**TRY IT**.
Skip the pictures. Transcribe the rest of the data below without changing a word.

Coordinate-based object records
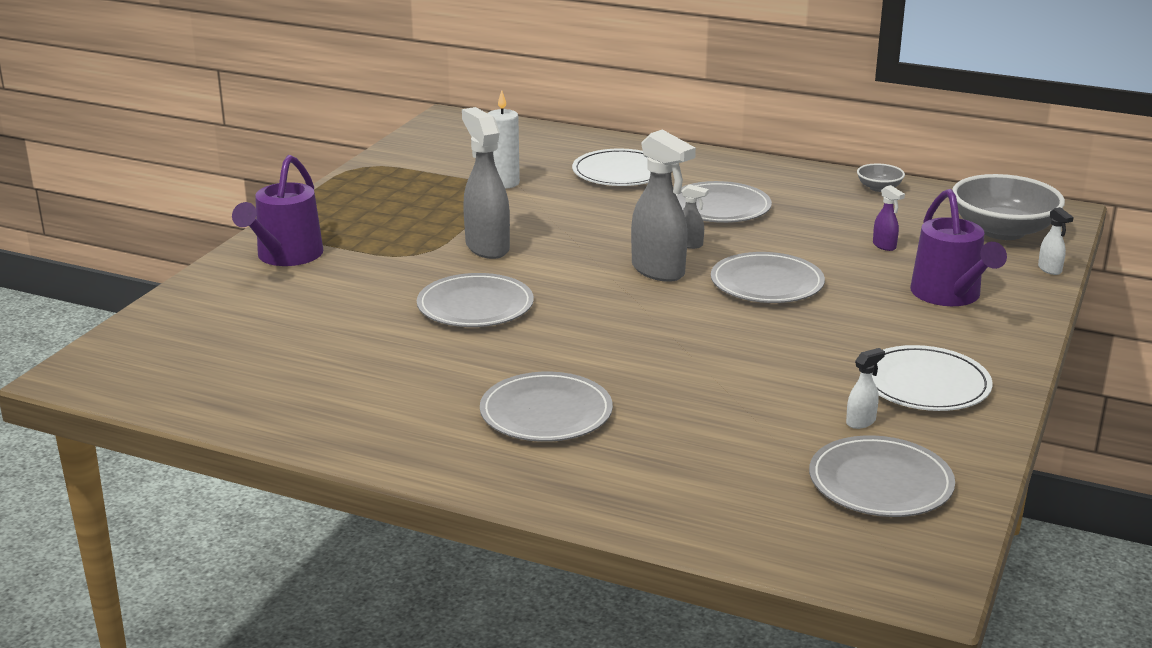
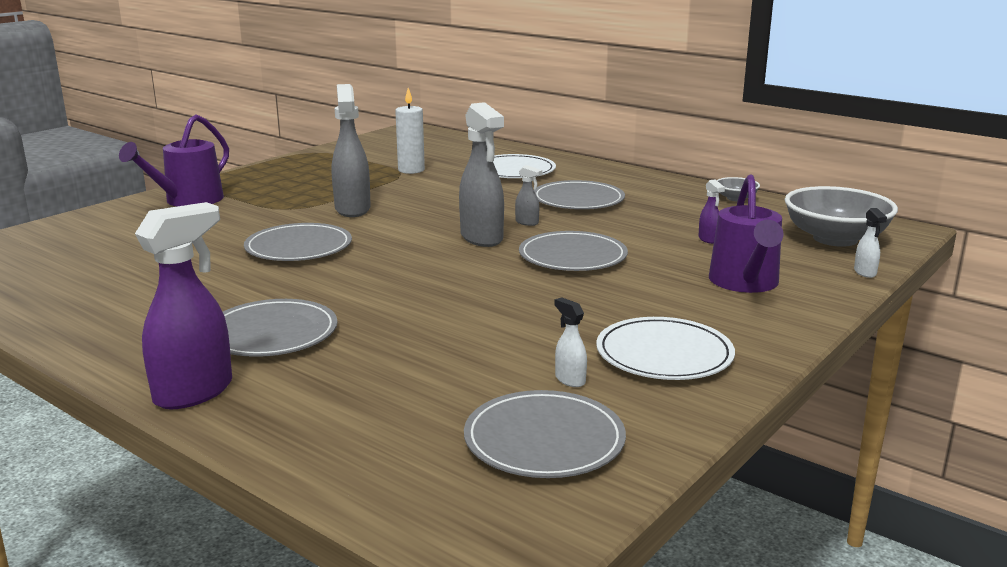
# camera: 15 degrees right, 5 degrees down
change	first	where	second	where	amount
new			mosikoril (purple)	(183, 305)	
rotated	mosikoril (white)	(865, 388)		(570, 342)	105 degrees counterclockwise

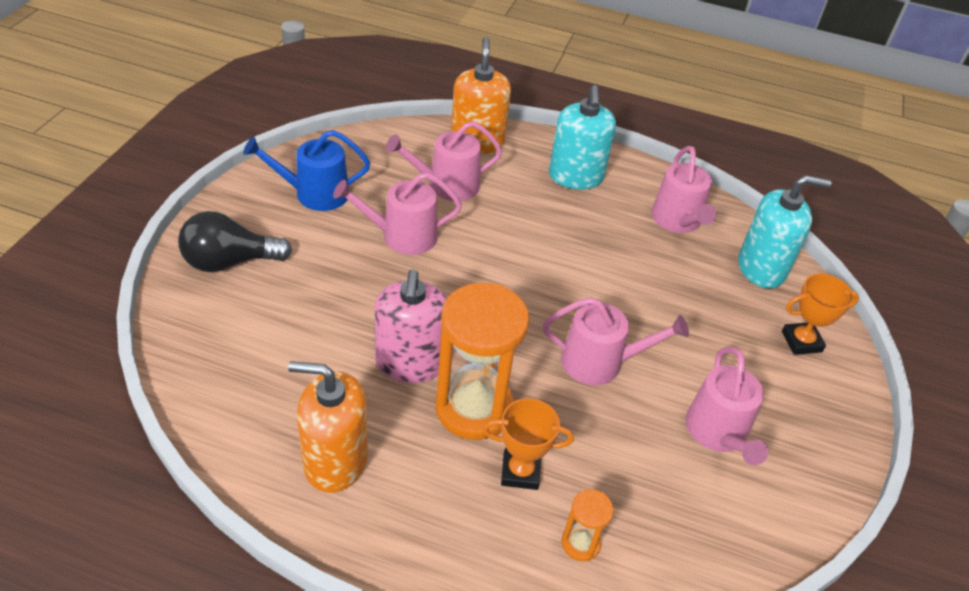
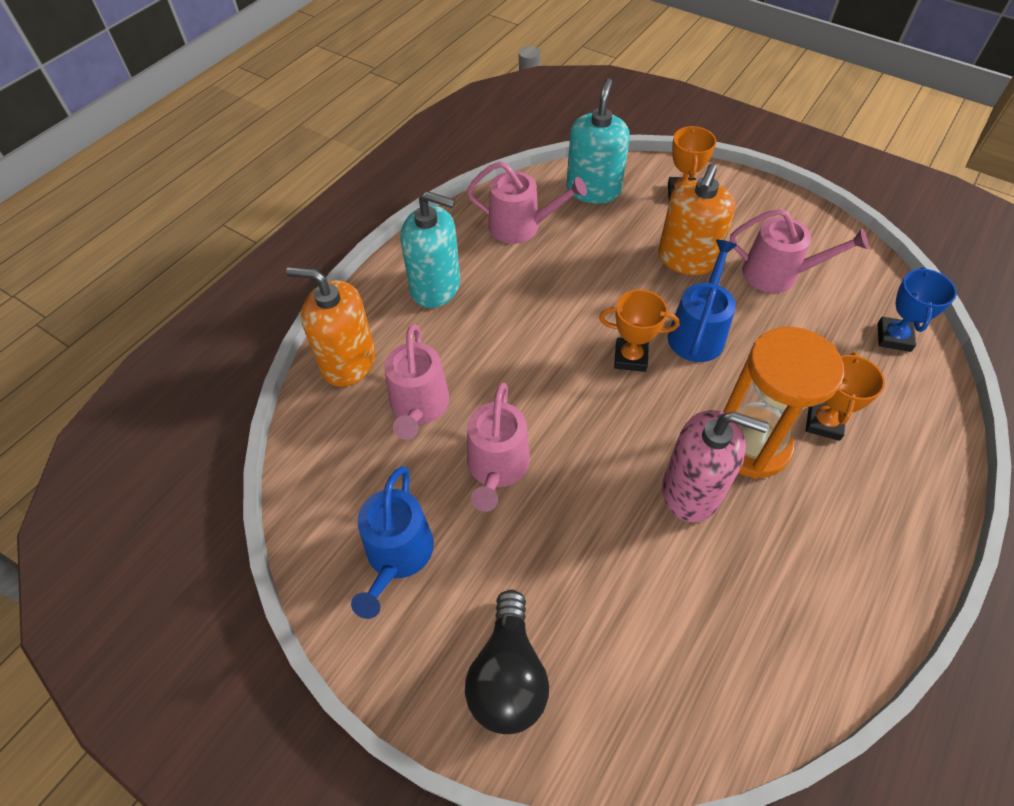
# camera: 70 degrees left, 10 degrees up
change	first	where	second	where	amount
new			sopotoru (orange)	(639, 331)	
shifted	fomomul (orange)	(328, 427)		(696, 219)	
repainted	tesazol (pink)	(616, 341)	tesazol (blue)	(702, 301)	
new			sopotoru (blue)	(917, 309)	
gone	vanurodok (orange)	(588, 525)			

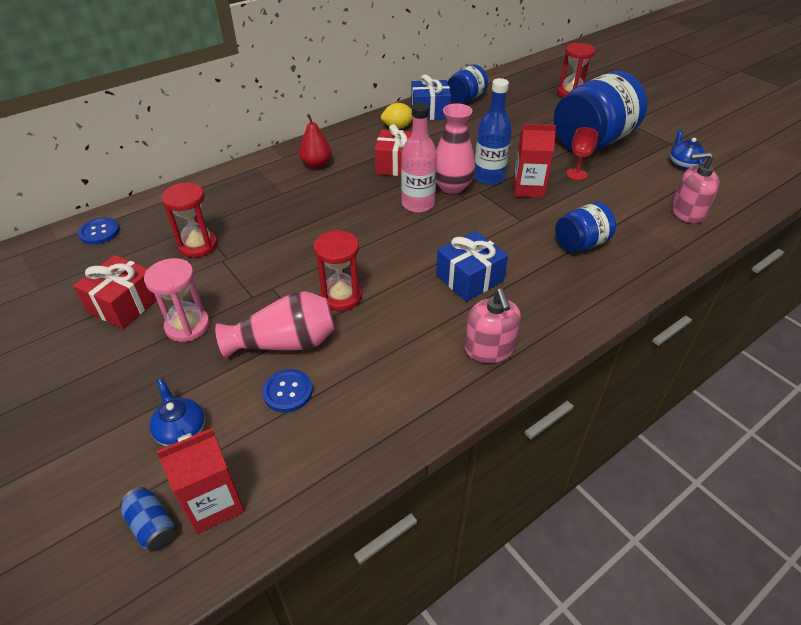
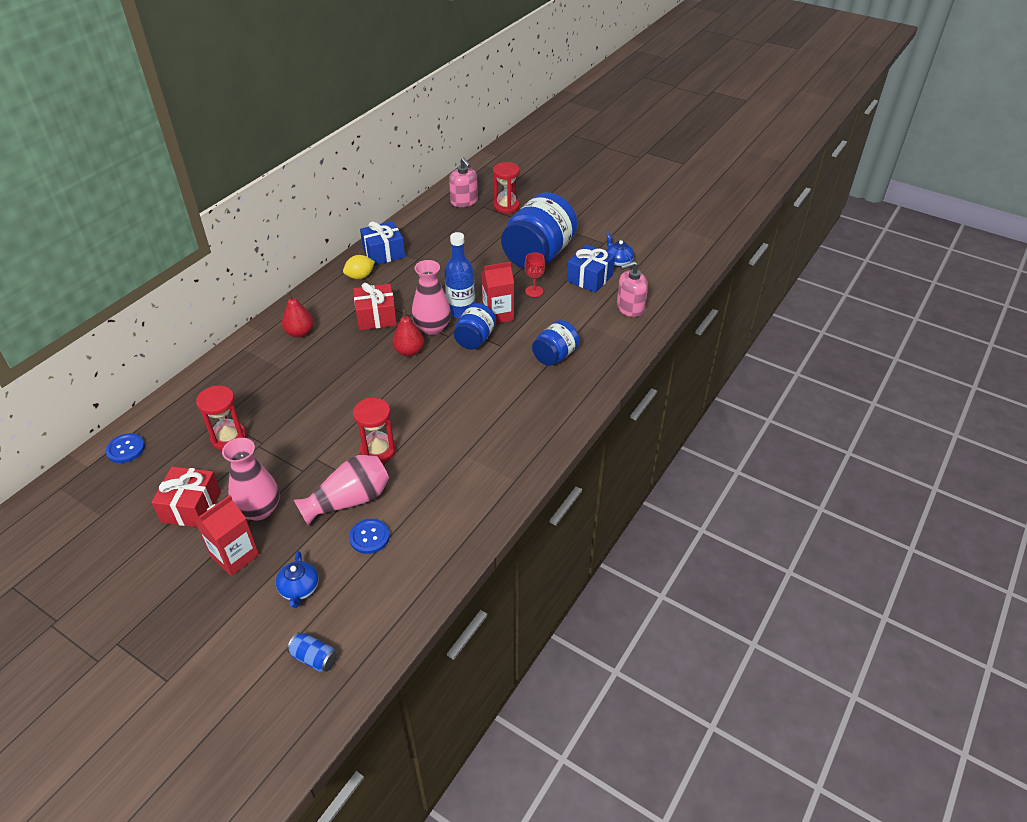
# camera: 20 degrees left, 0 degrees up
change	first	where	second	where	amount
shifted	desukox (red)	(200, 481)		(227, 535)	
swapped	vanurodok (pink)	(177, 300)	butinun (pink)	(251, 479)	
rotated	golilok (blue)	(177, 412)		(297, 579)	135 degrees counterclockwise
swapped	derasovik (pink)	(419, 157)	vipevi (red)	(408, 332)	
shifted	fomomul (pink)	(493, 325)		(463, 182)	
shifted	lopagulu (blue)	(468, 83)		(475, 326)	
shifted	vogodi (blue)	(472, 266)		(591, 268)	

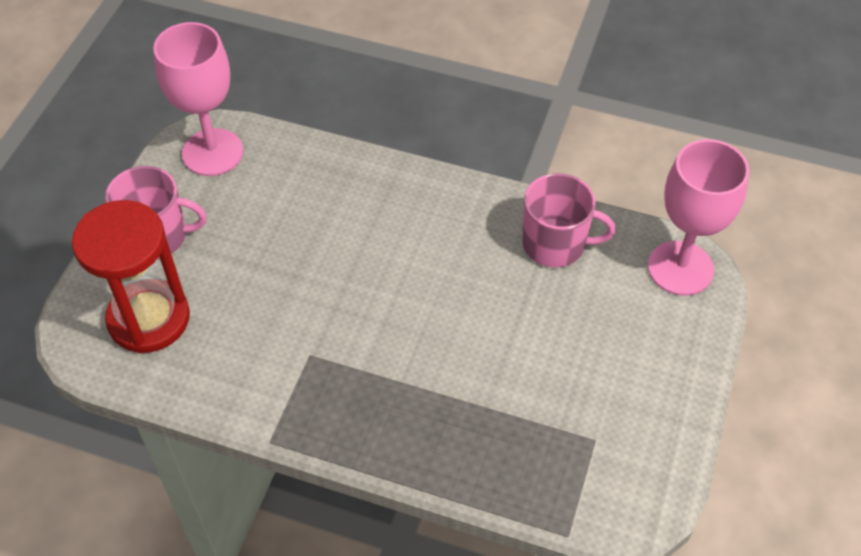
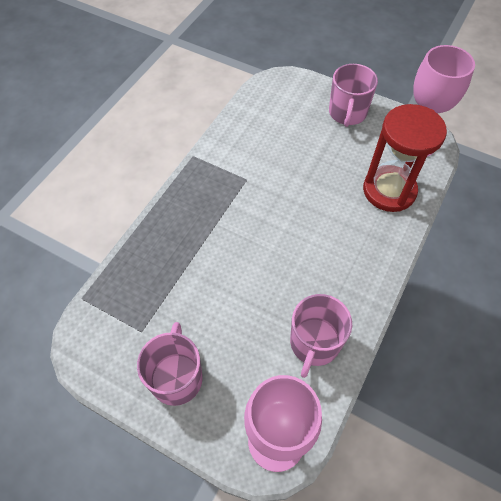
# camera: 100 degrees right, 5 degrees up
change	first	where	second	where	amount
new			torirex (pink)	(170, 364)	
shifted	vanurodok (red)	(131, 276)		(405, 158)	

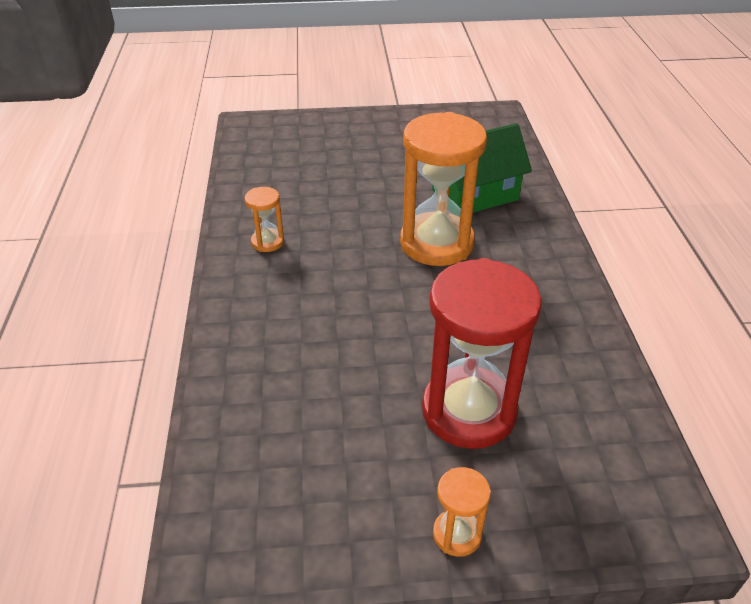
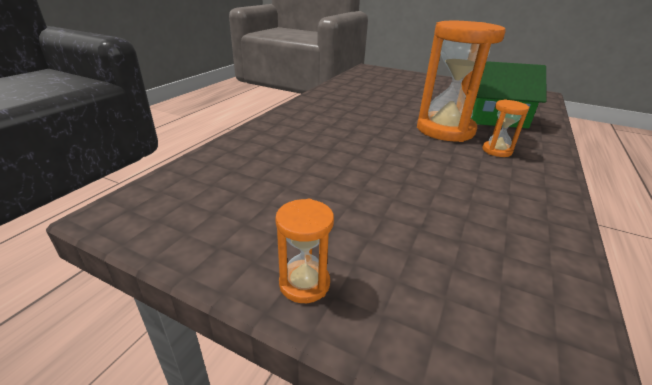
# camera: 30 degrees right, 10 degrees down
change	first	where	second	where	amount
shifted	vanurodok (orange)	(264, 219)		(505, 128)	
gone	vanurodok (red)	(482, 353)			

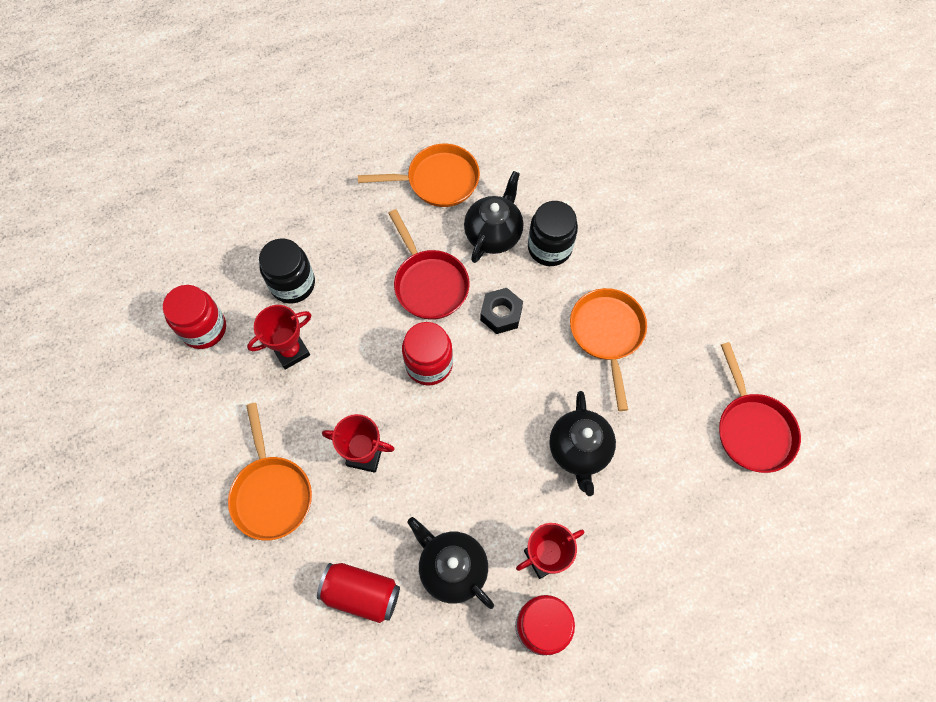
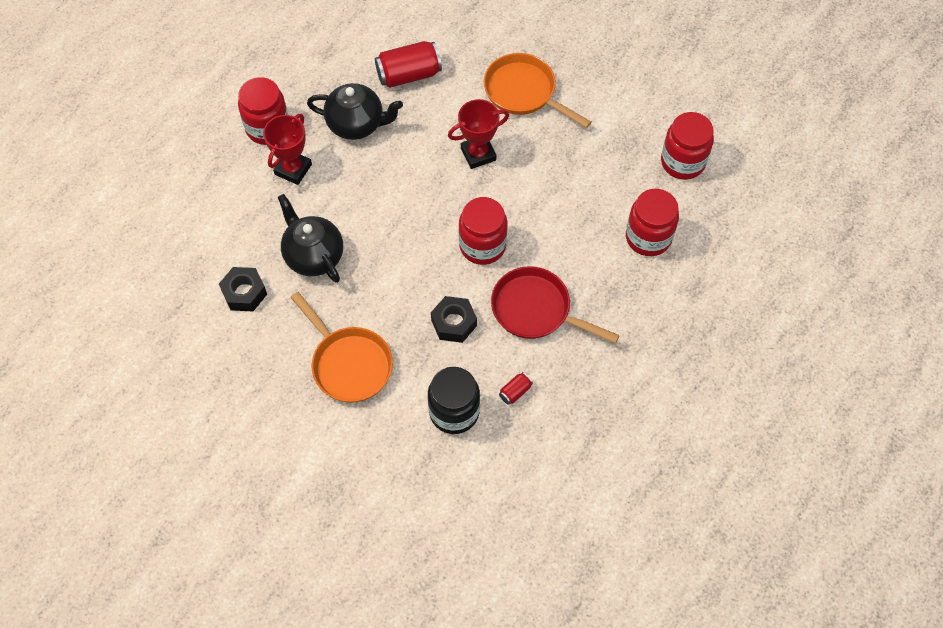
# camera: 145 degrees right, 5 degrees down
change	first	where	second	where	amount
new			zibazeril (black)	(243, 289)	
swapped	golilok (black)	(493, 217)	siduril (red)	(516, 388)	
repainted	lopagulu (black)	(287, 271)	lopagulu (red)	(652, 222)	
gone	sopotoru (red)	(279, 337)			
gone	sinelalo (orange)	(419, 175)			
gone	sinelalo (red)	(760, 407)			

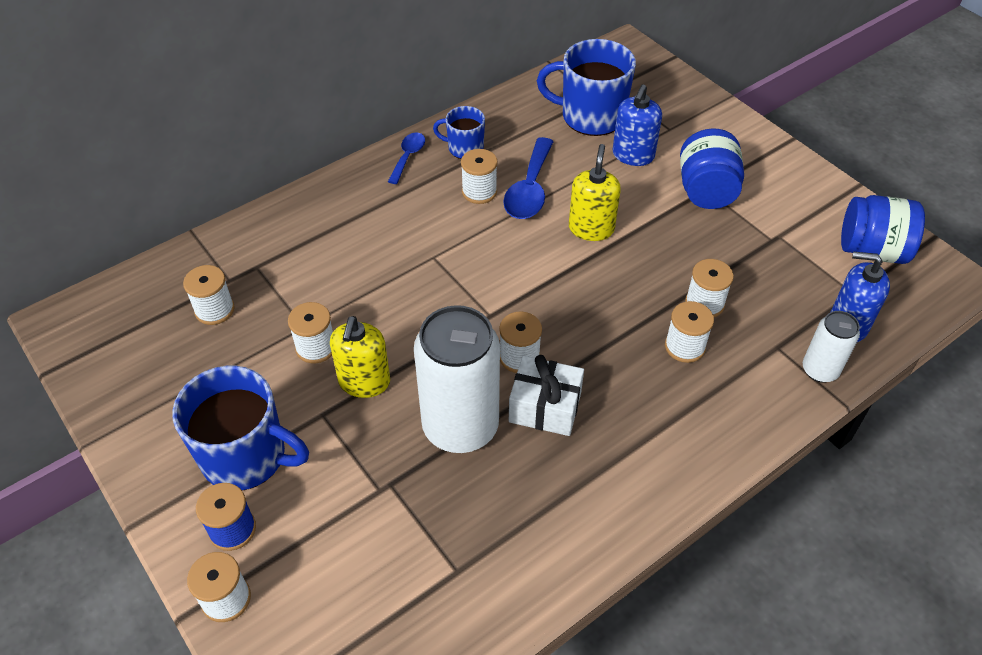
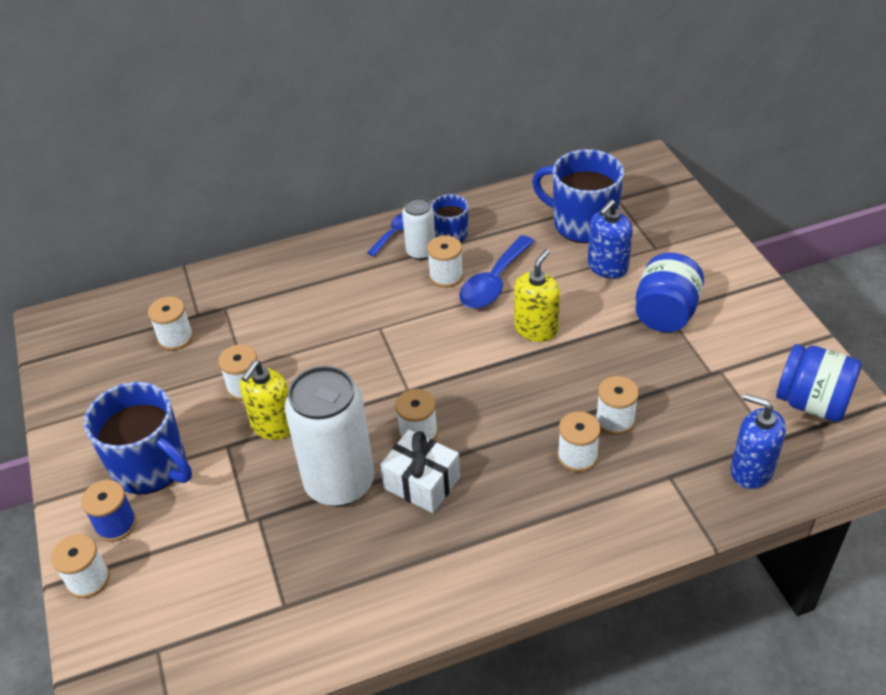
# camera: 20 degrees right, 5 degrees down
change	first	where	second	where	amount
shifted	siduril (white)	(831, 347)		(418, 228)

**WRITTEN REPLY**.
# camera: 15 degrees right, 5 degrees down
change	first	where	second	where	amount
new			mosikoril (purple)	(183, 305)	
rotated	mosikoril (white)	(865, 388)		(570, 342)	105 degrees counterclockwise

# camera: 70 degrees left, 10 degrees up
change	first	where	second	where	amount
new			sopotoru (orange)	(639, 331)	
shifted	fomomul (orange)	(328, 427)		(696, 219)	
repainted	tesazol (pink)	(616, 341)	tesazol (blue)	(702, 301)	
new			sopotoru (blue)	(917, 309)	
gone	vanurodok (orange)	(588, 525)			

# camera: 20 degrees left, 0 degrees up
change	first	where	second	where	amount
shifted	desukox (red)	(200, 481)		(227, 535)	
swapped	vanurodok (pink)	(177, 300)	butinun (pink)	(251, 479)	
rotated	golilok (blue)	(177, 412)		(297, 579)	135 degrees counterclockwise
swapped	derasovik (pink)	(419, 157)	vipevi (red)	(408, 332)	
shifted	fomomul (pink)	(493, 325)		(463, 182)	
shifted	lopagulu (blue)	(468, 83)		(475, 326)	
shifted	vogodi (blue)	(472, 266)		(591, 268)	

# camera: 100 degrees right, 5 degrees up
change	first	where	second	where	amount
new			torirex (pink)	(170, 364)	
shifted	vanurodok (red)	(131, 276)		(405, 158)	

# camera: 30 degrees right, 10 degrees down
change	first	where	second	where	amount
shifted	vanurodok (orange)	(264, 219)		(505, 128)	
gone	vanurodok (red)	(482, 353)			

# camera: 145 degrees right, 5 degrees down
change	first	where	second	where	amount
new			zibazeril (black)	(243, 289)	
swapped	golilok (black)	(493, 217)	siduril (red)	(516, 388)	
repainted	lopagulu (black)	(287, 271)	lopagulu (red)	(652, 222)	
gone	sopotoru (red)	(279, 337)			
gone	sinelalo (orange)	(419, 175)			
gone	sinelalo (red)	(760, 407)			

# camera: 20 degrees right, 5 degrees down
change	first	where	second	where	amount
shifted	siduril (white)	(831, 347)		(418, 228)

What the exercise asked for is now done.